◆ **Problem to solve**: Among the lines below, a stretch begins at the one with "D1: LED red" and ends at the one with "C4: 6.8uF (plus". Repeat that stretch exactly, ends included.

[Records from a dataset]
BEGIN
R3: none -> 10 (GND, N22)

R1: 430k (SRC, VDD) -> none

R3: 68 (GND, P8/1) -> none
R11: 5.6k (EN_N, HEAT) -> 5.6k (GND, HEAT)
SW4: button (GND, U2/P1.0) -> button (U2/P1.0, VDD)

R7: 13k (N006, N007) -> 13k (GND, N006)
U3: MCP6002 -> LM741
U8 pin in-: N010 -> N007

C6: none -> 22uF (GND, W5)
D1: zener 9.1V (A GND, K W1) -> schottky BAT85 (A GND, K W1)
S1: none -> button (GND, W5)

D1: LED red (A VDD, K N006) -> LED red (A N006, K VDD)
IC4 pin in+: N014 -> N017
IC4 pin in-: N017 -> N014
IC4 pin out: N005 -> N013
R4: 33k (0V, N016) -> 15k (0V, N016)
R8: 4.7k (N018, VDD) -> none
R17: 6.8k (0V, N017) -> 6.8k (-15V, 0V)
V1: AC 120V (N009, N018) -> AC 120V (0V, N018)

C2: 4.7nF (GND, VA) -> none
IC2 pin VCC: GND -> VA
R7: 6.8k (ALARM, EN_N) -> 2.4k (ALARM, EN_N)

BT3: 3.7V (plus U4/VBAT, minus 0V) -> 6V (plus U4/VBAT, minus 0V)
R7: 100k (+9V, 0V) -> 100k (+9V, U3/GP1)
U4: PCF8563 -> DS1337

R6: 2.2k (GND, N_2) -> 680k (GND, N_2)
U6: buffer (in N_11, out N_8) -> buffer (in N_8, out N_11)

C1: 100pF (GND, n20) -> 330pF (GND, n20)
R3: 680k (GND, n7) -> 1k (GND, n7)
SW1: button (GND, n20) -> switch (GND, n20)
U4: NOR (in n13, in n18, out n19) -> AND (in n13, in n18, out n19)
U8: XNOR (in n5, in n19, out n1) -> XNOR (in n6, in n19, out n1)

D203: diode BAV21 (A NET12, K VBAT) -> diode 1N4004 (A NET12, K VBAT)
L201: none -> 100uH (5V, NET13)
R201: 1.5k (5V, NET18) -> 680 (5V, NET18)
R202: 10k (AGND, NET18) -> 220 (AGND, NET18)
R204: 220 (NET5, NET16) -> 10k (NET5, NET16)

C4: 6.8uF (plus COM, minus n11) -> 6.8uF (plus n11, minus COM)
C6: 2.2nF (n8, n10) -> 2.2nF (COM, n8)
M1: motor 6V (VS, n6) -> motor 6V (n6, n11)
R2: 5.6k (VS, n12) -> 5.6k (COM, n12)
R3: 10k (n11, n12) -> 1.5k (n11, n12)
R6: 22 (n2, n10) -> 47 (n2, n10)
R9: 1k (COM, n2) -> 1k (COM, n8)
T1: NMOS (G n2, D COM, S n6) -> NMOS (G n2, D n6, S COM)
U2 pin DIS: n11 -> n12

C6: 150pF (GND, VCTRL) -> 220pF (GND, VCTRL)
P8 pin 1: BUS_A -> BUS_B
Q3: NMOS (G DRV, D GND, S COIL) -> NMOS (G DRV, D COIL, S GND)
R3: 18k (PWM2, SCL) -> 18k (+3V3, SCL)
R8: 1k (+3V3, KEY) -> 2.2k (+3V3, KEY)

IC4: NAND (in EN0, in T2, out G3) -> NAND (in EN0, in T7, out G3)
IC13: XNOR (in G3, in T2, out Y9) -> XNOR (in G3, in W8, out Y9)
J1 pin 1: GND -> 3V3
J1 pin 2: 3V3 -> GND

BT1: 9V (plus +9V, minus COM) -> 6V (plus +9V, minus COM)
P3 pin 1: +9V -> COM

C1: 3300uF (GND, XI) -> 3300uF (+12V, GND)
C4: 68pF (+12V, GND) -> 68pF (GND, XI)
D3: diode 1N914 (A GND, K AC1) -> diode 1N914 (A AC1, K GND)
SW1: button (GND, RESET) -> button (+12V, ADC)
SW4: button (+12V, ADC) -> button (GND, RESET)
END
◆ **Result of this task**:
D1: LED red (A VDD, K N006) -> LED red (A N006, K VDD)
IC4 pin in+: N014 -> N017
IC4 pin in-: N017 -> N014
IC4 pin out: N005 -> N013
R4: 33k (0V, N016) -> 15k (0V, N016)
R8: 4.7k (N018, VDD) -> none
R17: 6.8k (0V, N017) -> 6.8k (-15V, 0V)
V1: AC 120V (N009, N018) -> AC 120V (0V, N018)

C2: 4.7nF (GND, VA) -> none
IC2 pin VCC: GND -> VA
R7: 6.8k (ALARM, EN_N) -> 2.4k (ALARM, EN_N)

BT3: 3.7V (plus U4/VBAT, minus 0V) -> 6V (plus U4/VBAT, minus 0V)
R7: 100k (+9V, 0V) -> 100k (+9V, U3/GP1)
U4: PCF8563 -> DS1337

R6: 2.2k (GND, N_2) -> 680k (GND, N_2)
U6: buffer (in N_11, out N_8) -> buffer (in N_8, out N_11)

C1: 100pF (GND, n20) -> 330pF (GND, n20)
R3: 680k (GND, n7) -> 1k (GND, n7)
SW1: button (GND, n20) -> switch (GND, n20)
U4: NOR (in n13, in n18, out n19) -> AND (in n13, in n18, out n19)
U8: XNOR (in n5, in n19, out n1) -> XNOR (in n6, in n19, out n1)

D203: diode BAV21 (A NET12, K VBAT) -> diode 1N4004 (A NET12, K VBAT)
L201: none -> 100uH (5V, NET13)
R201: 1.5k (5V, NET18) -> 680 (5V, NET18)
R202: 10k (AGND, NET18) -> 220 (AGND, NET18)
R204: 220 (NET5, NET16) -> 10k (NET5, NET16)

C4: 6.8uF (plus COM, minus n11) -> 6.8uF (plus n11, minus COM)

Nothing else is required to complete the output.